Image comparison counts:
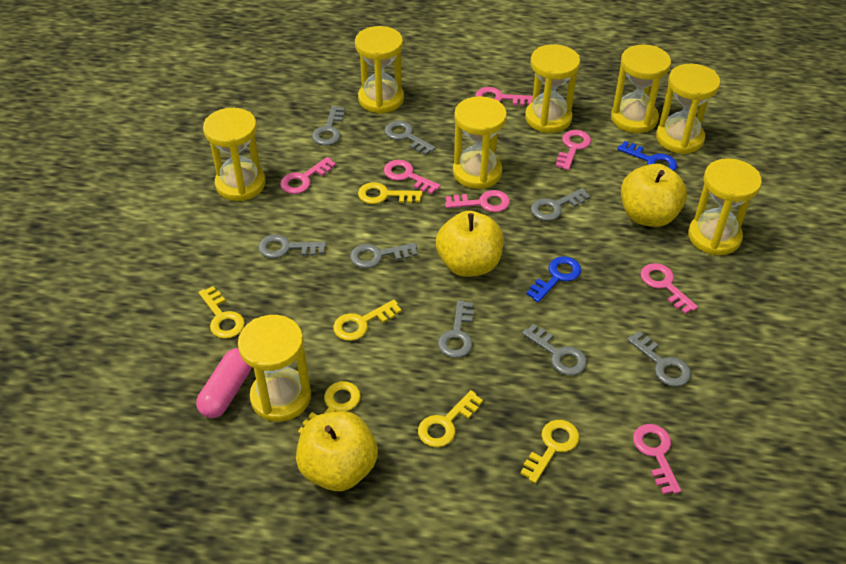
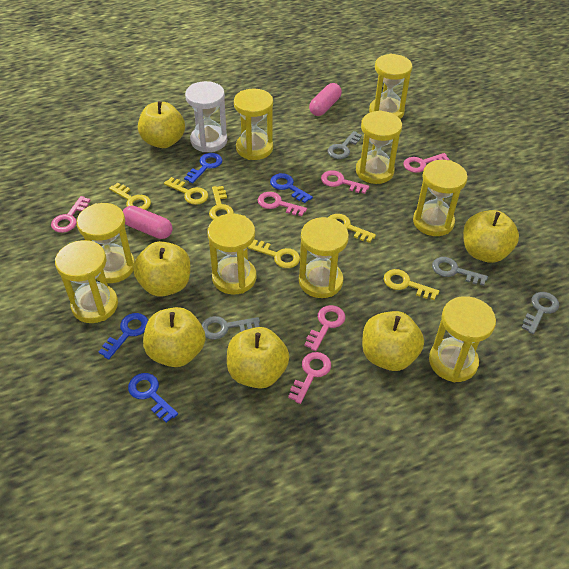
blue key: [526,256,581,302] [617,141,677,171] = 2 -> [99,313,148,360] [128,373,178,423] [184,153,222,183] [270,173,313,203] = 4
grey key: [258,234,326,258] [312,106,345,146] [350,243,418,268] [384,121,436,155] [438,300,474,358] [522,324,587,375] [531,188,590,221] [627,331,691,387] = 8 -> [201,316,260,340] [327,131,362,159] [432,257,488,286] [522,292,559,334] = 4
pink capsule: [196,348,252,418] = 1 -> [123,206,173,239] [309,83,342,116] = 2
pink key: [280,157,336,194] [384,160,441,194] [445,190,510,212] [475,87,533,106] [556,130,591,170] [633,424,681,495] [641,263,698,314] = 7 -> [51,196,91,233] [258,192,307,216] [288,352,331,404] [304,305,345,351] [321,170,370,194] [404,153,449,173] = 6
white hourglass: none = 0 -> [185,81,227,152] = 1
yellow apple: [296,411,378,491] [436,211,504,277] [621,164,687,227] = 3 -> [133,241,190,297] [138,101,185,148] [143,307,205,367] [227,327,289,389] [362,311,424,371] [463,210,519,263] = 6
yellow hourglass: [203,108,266,201] [238,315,311,422] [355,26,404,114] [453,96,507,189] [525,44,580,133] [611,45,671,133] [656,64,720,154] [688,158,762,255] = 8 -> [55,240,118,323] [76,203,135,283] [207,214,256,295] [234,89,273,160] [299,217,349,298] [356,110,402,184] [369,54,412,119] [413,160,468,236] [429,296,496,382] = 9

*Task details*
The lines to return run from the one containing "pink key: [280,157,336,194]" through the last line of the records above. Give them exactly and include nothing more.

*Response to the exercise*
pink key: [280,157,336,194] [384,160,441,194] [445,190,510,212] [475,87,533,106] [556,130,591,170] [633,424,681,495] [641,263,698,314] = 7 -> [51,196,91,233] [258,192,307,216] [288,352,331,404] [304,305,345,351] [321,170,370,194] [404,153,449,173] = 6
white hourglass: none = 0 -> [185,81,227,152] = 1
yellow apple: [296,411,378,491] [436,211,504,277] [621,164,687,227] = 3 -> [133,241,190,297] [138,101,185,148] [143,307,205,367] [227,327,289,389] [362,311,424,371] [463,210,519,263] = 6
yellow hourglass: [203,108,266,201] [238,315,311,422] [355,26,404,114] [453,96,507,189] [525,44,580,133] [611,45,671,133] [656,64,720,154] [688,158,762,255] = 8 -> [55,240,118,323] [76,203,135,283] [207,214,256,295] [234,89,273,160] [299,217,349,298] [356,110,402,184] [369,54,412,119] [413,160,468,236] [429,296,496,382] = 9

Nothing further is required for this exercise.